*** Opening The input ***

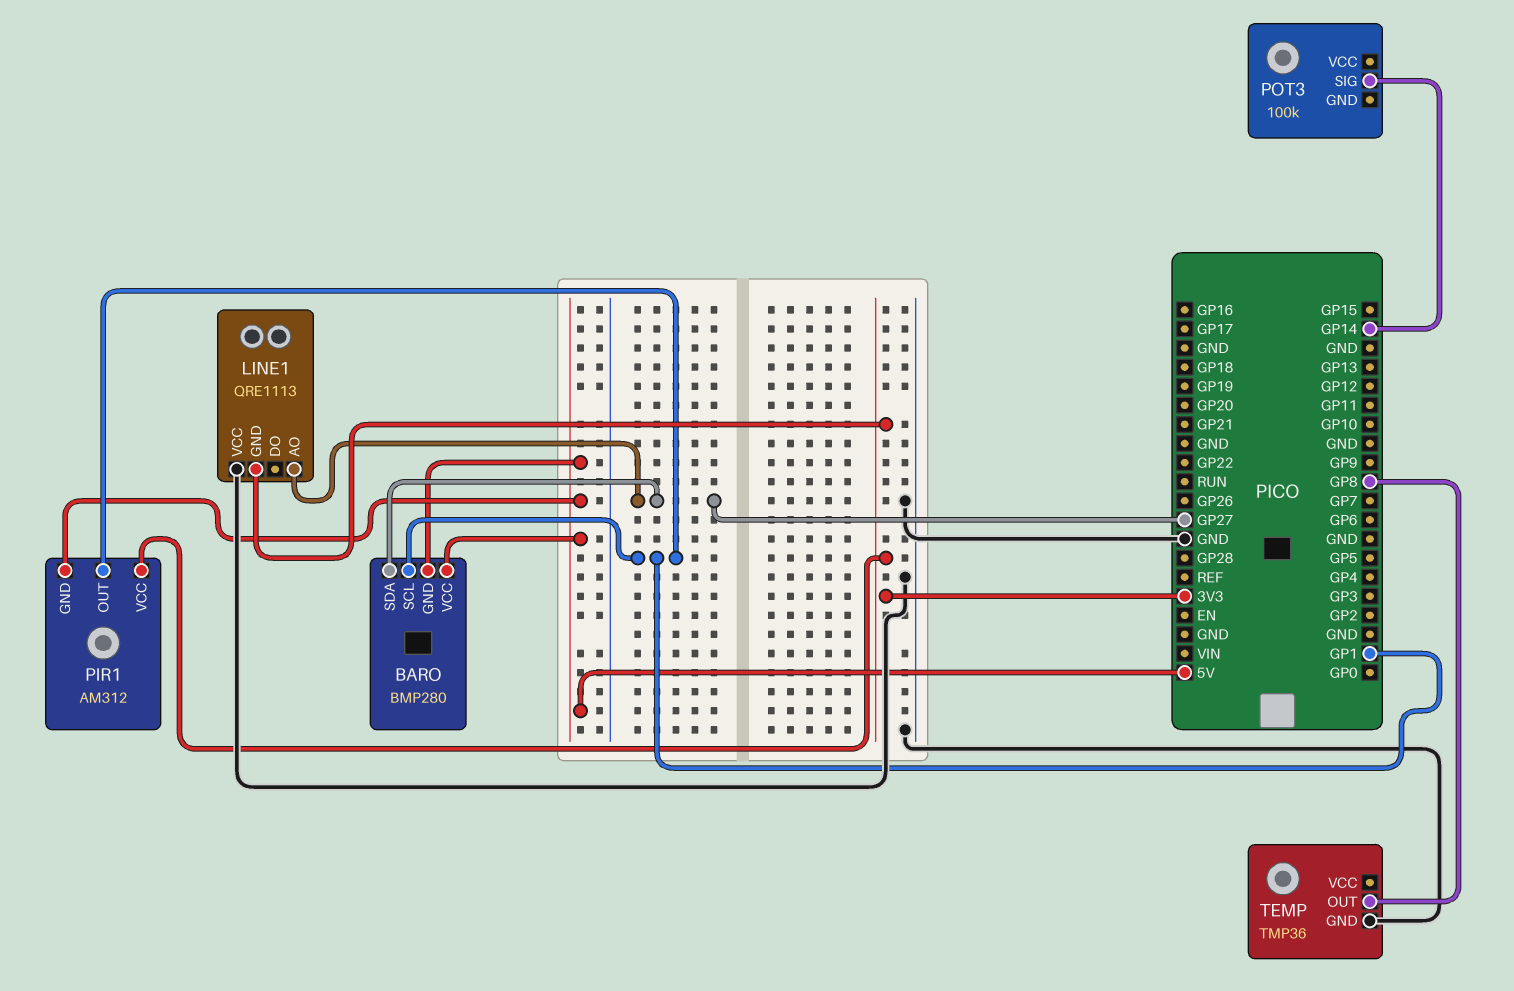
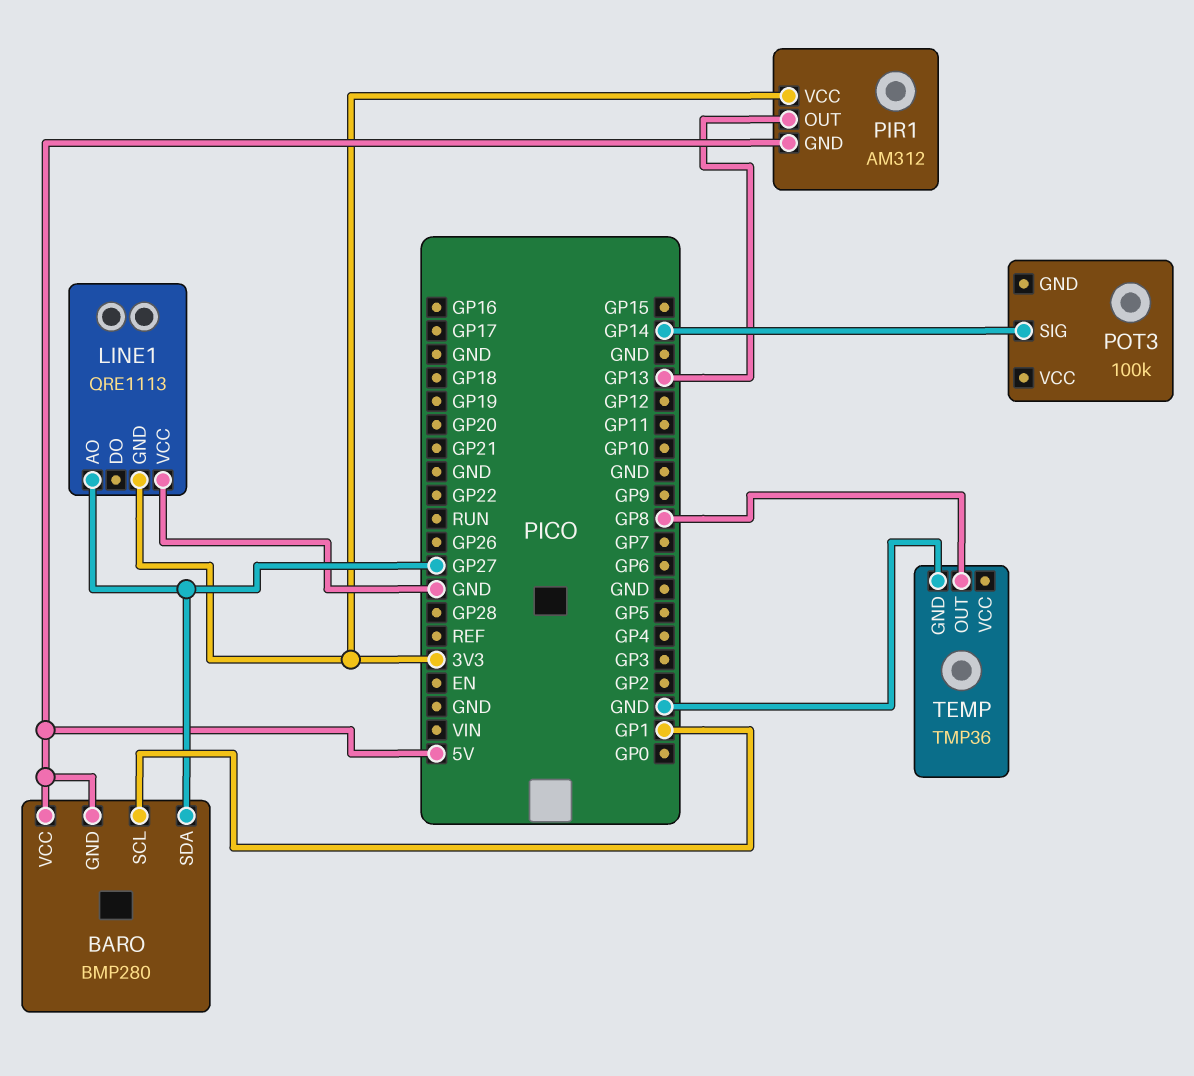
PIR1 pin OUT: GP1 -> GP13

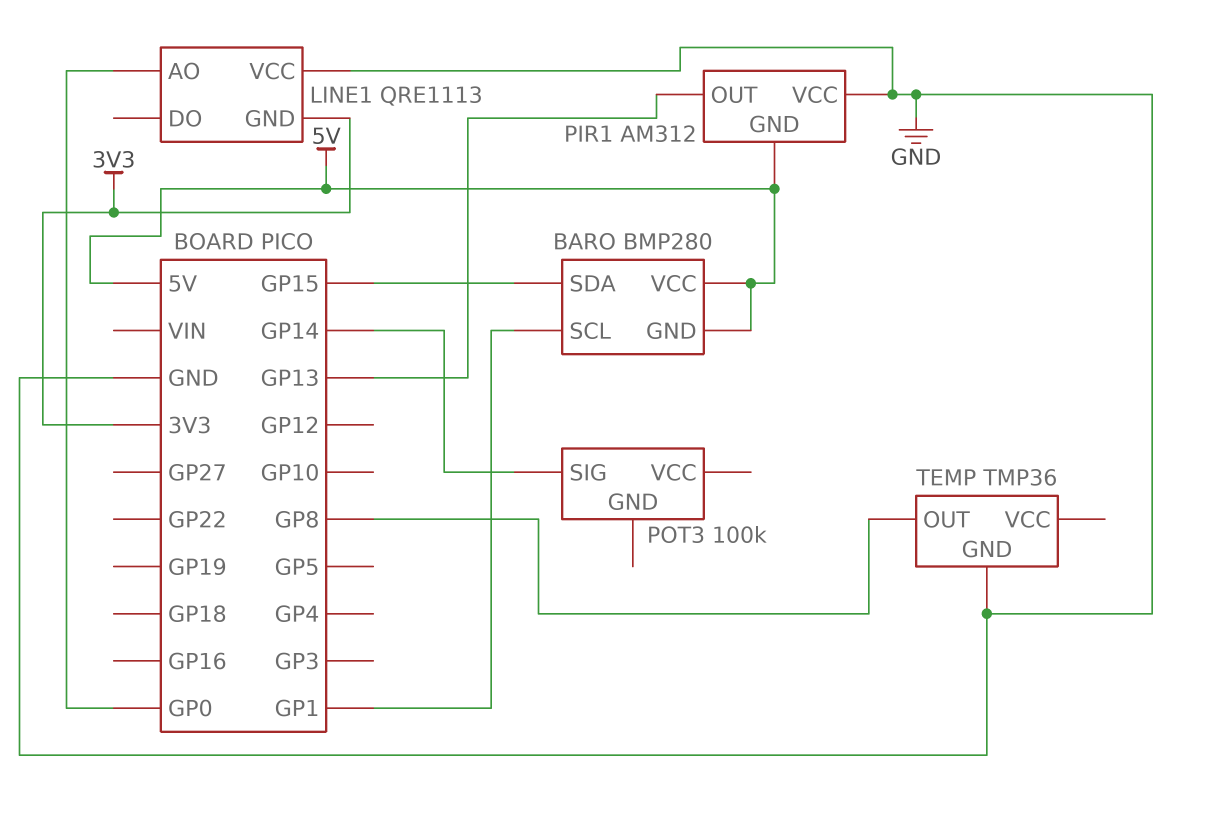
BARO pin SDA: GP27 -> GP15
LINE1 pin AO: GP27 -> GP0
PIR1 pin VCC: 3V3 -> GND

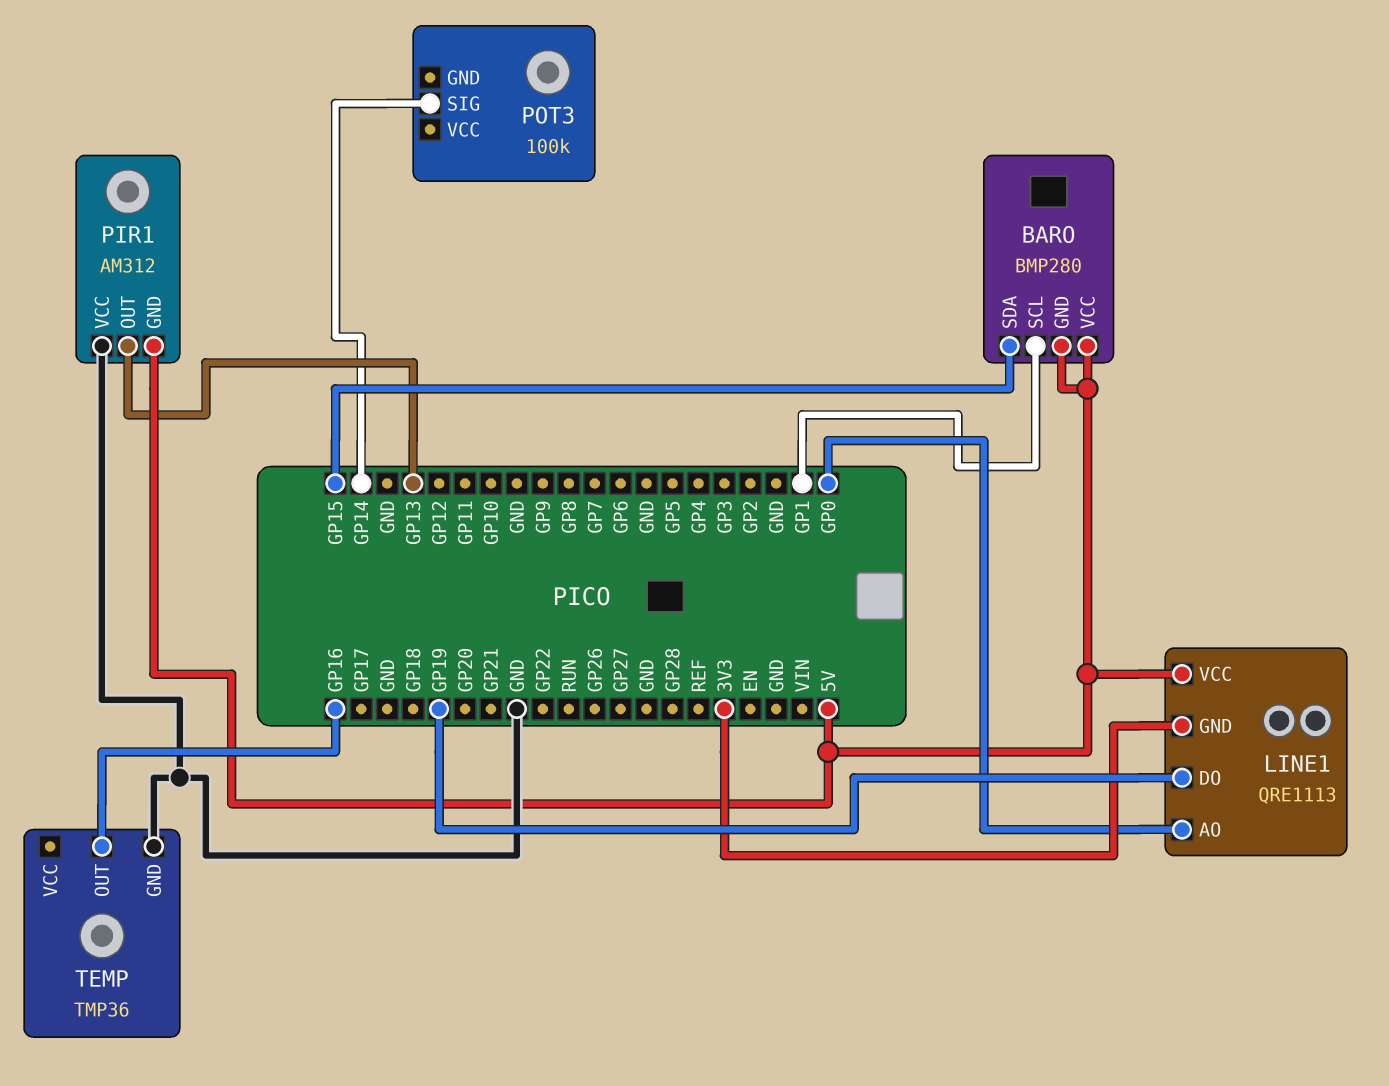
LINE1 pin DO: none -> GP19
LINE1 pin VCC: GND -> 5V
TEMP pin OUT: GP8 -> GP16

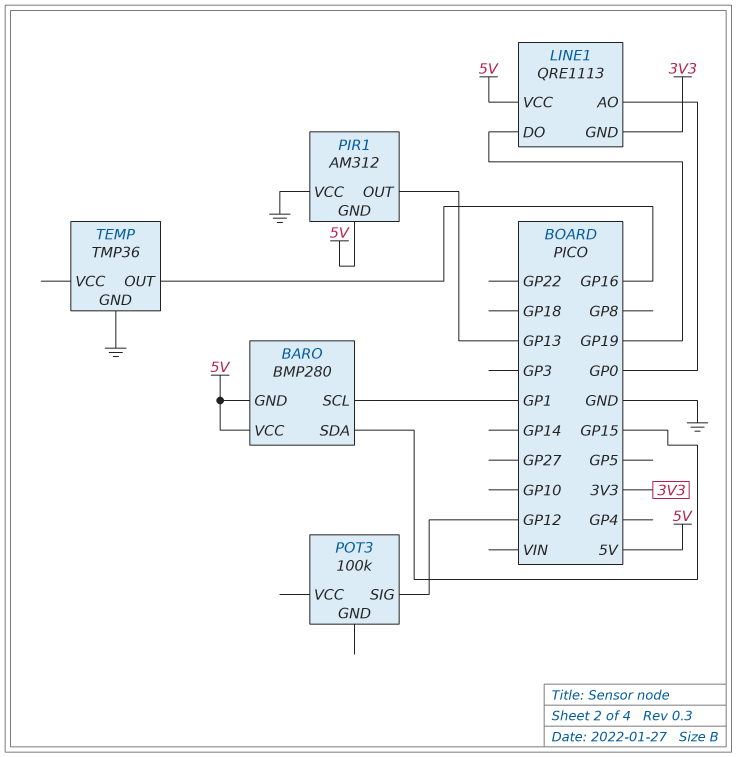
POT3 pin SIG: GP14 -> GP12

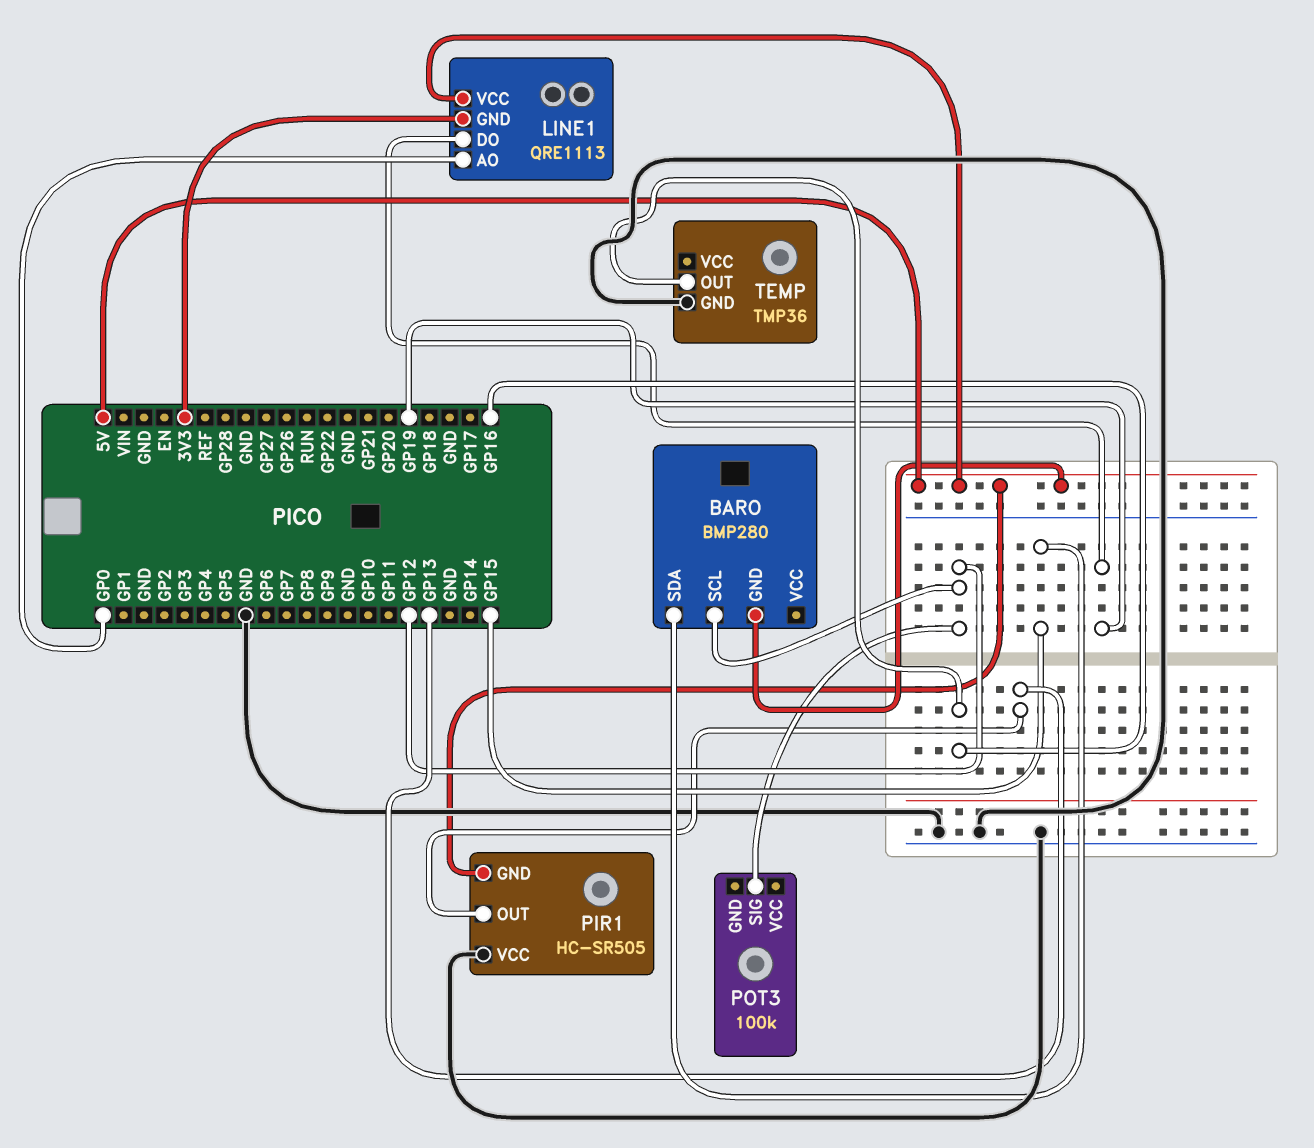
BARO pin SCL: GP1 -> GP12
BARO pin VCC: 5V -> none
PIR1: AM312 -> HC-SR505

*** Closing The input ***

The answer is to be a bare number, showing how many lines of the records contain "BARO".

3